[DATA FOR THE TASK]:
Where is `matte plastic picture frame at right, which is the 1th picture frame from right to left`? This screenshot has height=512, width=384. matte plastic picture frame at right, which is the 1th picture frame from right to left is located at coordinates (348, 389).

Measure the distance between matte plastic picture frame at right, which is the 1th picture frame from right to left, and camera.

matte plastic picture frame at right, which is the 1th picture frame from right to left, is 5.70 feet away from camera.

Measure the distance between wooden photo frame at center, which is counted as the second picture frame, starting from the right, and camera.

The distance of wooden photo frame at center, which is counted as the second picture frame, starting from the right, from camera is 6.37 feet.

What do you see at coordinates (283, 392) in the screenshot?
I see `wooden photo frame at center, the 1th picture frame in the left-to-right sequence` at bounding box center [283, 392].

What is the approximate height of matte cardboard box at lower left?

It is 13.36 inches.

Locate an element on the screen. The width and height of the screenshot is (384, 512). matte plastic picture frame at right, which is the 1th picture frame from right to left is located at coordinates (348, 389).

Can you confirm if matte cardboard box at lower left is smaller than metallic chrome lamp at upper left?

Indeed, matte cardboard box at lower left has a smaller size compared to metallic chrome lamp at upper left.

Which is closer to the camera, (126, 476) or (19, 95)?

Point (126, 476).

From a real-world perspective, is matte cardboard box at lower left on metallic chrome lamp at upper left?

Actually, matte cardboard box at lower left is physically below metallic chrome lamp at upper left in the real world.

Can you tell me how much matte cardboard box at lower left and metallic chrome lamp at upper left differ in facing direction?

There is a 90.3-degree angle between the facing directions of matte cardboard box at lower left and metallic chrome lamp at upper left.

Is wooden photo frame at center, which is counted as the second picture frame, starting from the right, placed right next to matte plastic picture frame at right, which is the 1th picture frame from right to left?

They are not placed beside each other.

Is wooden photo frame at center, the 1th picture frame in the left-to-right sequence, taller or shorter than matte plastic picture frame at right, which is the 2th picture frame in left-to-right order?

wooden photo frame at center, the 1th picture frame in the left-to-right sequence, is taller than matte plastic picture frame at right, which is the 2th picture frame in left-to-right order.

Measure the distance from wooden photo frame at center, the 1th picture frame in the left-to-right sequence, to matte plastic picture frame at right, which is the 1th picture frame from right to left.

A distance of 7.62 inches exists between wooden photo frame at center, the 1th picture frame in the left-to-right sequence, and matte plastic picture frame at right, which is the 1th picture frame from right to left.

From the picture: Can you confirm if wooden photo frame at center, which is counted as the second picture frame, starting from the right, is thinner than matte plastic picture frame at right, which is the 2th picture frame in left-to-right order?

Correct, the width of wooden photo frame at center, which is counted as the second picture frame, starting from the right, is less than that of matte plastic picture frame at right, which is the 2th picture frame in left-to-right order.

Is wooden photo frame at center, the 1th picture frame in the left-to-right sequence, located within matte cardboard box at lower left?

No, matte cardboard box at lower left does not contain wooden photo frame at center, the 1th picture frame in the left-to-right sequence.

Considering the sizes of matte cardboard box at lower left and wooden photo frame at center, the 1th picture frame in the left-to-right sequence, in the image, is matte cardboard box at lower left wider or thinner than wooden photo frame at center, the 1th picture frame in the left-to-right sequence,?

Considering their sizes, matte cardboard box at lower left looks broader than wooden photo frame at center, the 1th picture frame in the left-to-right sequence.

[PROBLEM TO WORK ON]: Present all of the records above as a numbered list, one line per item, leaving out the blank lines.

[RESULT OF THIS TASK]:
1. Where is `matte plastic picture frame at right, which is the 1th picture frame from right to left`? This screenshot has height=512, width=384. matte plastic picture frame at right, which is the 1th picture frame from right to left is located at coordinates (348, 389).
2. Measure the distance between matte plastic picture frame at right, which is the 1th picture frame from right to left, and camera.
3. matte plastic picture frame at right, which is the 1th picture frame from right to left, is 5.70 feet away from camera.
4. Measure the distance between wooden photo frame at center, which is counted as the second picture frame, starting from the right, and camera.
5. The distance of wooden photo frame at center, which is counted as the second picture frame, starting from the right, from camera is 6.37 feet.
6. What do you see at coordinates (283, 392) in the screenshot?
7. I see `wooden photo frame at center, the 1th picture frame in the left-to-right sequence` at bounding box center [283, 392].
8. What is the approximate height of matte cardboard box at lower left?
9. It is 13.36 inches.
10. Locate an element on the screen. The width and height of the screenshot is (384, 512). matte plastic picture frame at right, which is the 1th picture frame from right to left is located at coordinates (348, 389).
11. Can you confirm if matte cardboard box at lower left is smaller than metallic chrome lamp at upper left?
12. Indeed, matte cardboard box at lower left has a smaller size compared to metallic chrome lamp at upper left.
13. Which is closer to the camera, (126, 476) or (19, 95)?
14. Point (126, 476).
15. From a real-world perspective, is matte cardboard box at lower left on metallic chrome lamp at upper left?
16. Actually, matte cardboard box at lower left is physically below metallic chrome lamp at upper left in the real world.
17. Can you tell me how much matte cardboard box at lower left and metallic chrome lamp at upper left differ in facing direction?
18. There is a 90.3-degree angle between the facing directions of matte cardboard box at lower left and metallic chrome lamp at upper left.
19. Is wooden photo frame at center, which is counted as the second picture frame, starting from the right, placed right next to matte plastic picture frame at right, which is the 1th picture frame from right to left?
20. They are not placed beside each other.
21. Is wooden photo frame at center, the 1th picture frame in the left-to-right sequence, taller or shorter than matte plastic picture frame at right, which is the 2th picture frame in left-to-right order?
22. wooden photo frame at center, the 1th picture frame in the left-to-right sequence, is taller than matte plastic picture frame at right, which is the 2th picture frame in left-to-right order.
23. Measure the distance from wooden photo frame at center, the 1th picture frame in the left-to-right sequence, to matte plastic picture frame at right, which is the 1th picture frame from right to left.
24. A distance of 7.62 inches exists between wooden photo frame at center, the 1th picture frame in the left-to-right sequence, and matte plastic picture frame at right, which is the 1th picture frame from right to left.
25. From the picture: Can you confirm if wooden photo frame at center, which is counted as the second picture frame, starting from the right, is thinner than matte plastic picture frame at right, which is the 2th picture frame in left-to-right order?
26. Correct, the width of wooden photo frame at center, which is counted as the second picture frame, starting from the right, is less than that of matte plastic picture frame at right, which is the 2th picture frame in left-to-right order.
27. Is wooden photo frame at center, the 1th picture frame in the left-to-right sequence, located within matte cardboard box at lower left?
28. No, matte cardboard box at lower left does not contain wooden photo frame at center, the 1th picture frame in the left-to-right sequence.
29. Considering the sizes of matte cardboard box at lower left and wooden photo frame at center, the 1th picture frame in the left-to-right sequence, in the image, is matte cardboard box at lower left wider or thinner than wooden photo frame at center, the 1th picture frame in the left-to-right sequence,?
30. Considering their sizes, matte cardboard box at lower left looks broader than wooden photo frame at center, the 1th picture frame in the left-to-right sequence.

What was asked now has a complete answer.